++++ Listed entries

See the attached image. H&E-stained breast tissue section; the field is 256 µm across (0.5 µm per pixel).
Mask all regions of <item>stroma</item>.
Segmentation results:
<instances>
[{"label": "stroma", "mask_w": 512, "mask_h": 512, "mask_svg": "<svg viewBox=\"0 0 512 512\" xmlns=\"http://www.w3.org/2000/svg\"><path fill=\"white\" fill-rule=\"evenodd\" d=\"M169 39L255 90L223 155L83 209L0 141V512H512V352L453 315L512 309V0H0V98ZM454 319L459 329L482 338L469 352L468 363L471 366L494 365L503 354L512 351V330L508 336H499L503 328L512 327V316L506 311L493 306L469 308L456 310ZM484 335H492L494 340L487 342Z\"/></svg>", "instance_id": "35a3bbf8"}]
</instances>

++++++++

> **Required task**
Copy out each record, keeping every word as it is.

> **Exercise answer**
See the attached image. H&E-stained breast tissue section; the field is 256 µm across (0.5 µm per pixel).
Mask all regions of <item>stroma</item>.
Segmentation results:
<instances>
[{"label": "stroma", "mask_w": 512, "mask_h": 512, "mask_svg": "<svg viewBox=\"0 0 512 512\" xmlns=\"http://www.w3.org/2000/svg\"><path fill=\"white\" fill-rule=\"evenodd\" d=\"M169 39L255 90L223 155L83 209L0 141V512H512V352L453 315L512 309V0H0V98ZM454 319L459 329L482 338L469 352L468 363L471 366L494 365L503 354L512 351V330L508 336H499L503 328L512 327V316L506 311L493 306L469 308L456 310ZM484 335H492L494 340L487 342Z\"/></svg>", "instance_id": "35a3bbf8"}]
</instances>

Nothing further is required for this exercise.